+++ Available data
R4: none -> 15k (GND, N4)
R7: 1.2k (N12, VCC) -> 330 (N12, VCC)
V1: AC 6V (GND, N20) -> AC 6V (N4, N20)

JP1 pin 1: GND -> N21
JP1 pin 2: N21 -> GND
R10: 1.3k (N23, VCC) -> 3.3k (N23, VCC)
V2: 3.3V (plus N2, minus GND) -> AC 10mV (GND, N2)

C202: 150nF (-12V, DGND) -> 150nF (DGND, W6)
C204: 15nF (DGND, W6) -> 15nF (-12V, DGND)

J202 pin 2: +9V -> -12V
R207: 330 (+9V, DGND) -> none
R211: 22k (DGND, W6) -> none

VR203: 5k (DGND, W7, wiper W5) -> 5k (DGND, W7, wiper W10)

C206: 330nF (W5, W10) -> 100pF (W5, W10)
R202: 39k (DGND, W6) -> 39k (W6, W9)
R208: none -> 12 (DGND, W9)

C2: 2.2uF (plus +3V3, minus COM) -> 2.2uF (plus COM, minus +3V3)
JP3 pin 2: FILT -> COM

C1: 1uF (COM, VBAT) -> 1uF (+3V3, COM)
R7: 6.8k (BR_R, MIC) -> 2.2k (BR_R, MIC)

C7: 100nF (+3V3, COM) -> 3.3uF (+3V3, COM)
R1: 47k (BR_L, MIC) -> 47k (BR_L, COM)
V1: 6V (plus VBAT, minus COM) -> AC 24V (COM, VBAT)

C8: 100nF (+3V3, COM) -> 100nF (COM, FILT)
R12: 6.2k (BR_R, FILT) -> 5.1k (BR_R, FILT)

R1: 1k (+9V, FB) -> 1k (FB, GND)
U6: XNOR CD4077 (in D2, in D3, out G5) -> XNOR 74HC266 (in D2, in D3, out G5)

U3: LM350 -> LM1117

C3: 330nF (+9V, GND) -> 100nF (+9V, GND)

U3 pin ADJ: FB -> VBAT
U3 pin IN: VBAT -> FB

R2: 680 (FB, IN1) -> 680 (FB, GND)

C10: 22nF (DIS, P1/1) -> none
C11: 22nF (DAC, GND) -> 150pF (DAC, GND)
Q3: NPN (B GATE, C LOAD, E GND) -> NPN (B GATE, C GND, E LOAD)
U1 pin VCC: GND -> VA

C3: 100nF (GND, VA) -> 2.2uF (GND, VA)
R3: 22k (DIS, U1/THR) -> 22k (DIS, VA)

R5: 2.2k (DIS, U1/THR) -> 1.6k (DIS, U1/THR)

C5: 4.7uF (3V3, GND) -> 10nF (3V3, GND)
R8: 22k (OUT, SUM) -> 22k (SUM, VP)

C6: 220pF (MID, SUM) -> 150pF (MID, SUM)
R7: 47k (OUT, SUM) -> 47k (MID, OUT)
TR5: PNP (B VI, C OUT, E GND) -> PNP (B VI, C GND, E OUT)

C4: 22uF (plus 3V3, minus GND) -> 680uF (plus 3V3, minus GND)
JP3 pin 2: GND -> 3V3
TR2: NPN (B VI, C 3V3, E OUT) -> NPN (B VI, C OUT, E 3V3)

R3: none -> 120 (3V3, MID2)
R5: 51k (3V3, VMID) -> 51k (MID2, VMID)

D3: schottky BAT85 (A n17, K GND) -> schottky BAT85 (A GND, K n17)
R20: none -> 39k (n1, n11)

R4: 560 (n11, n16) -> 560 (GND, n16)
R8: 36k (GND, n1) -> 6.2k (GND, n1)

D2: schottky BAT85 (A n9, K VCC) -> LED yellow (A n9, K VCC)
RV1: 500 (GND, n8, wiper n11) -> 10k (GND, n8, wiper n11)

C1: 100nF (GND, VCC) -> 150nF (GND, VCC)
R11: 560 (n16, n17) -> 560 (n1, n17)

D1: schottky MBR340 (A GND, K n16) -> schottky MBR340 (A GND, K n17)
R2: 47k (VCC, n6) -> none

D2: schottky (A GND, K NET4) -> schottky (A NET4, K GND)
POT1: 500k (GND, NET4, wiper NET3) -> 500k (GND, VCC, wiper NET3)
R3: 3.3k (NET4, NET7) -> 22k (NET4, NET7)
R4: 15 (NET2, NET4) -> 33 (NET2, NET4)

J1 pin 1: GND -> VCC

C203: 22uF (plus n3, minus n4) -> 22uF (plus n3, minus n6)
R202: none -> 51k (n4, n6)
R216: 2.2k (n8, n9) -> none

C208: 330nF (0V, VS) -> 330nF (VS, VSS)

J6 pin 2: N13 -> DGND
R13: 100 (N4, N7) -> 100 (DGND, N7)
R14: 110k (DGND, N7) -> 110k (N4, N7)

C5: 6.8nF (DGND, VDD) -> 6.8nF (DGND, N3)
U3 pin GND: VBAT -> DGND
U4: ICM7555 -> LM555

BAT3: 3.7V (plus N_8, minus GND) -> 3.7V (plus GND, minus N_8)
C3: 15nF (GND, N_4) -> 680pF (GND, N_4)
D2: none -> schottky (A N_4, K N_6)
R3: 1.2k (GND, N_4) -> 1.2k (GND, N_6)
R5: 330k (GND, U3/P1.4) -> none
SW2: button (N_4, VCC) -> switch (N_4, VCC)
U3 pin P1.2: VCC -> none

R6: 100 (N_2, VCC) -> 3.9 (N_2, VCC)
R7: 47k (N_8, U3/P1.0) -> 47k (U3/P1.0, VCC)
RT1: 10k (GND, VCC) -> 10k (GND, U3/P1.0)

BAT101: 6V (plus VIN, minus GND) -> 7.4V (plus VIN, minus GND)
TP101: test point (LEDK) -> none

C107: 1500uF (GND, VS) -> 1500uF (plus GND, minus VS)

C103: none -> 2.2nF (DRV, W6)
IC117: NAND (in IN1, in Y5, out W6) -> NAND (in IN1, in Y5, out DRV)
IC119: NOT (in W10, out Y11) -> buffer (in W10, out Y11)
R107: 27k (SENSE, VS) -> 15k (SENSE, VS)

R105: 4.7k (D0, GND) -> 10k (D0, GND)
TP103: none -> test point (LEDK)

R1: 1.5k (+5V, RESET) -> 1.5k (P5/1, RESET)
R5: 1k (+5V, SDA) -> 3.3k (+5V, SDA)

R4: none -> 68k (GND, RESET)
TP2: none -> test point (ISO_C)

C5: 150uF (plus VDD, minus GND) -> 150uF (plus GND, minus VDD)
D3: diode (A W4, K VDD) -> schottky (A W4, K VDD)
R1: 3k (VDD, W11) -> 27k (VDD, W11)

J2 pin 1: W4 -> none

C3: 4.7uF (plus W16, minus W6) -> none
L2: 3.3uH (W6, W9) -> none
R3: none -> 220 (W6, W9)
++++++
▸ **Task to complete**: Go through the listing above and find each line that contains "point", then copy it.

▸ **Response to the task**:
TP101: test point (LEDK) -> none
TP103: none -> test point (LEDK)
TP2: none -> test point (ISO_C)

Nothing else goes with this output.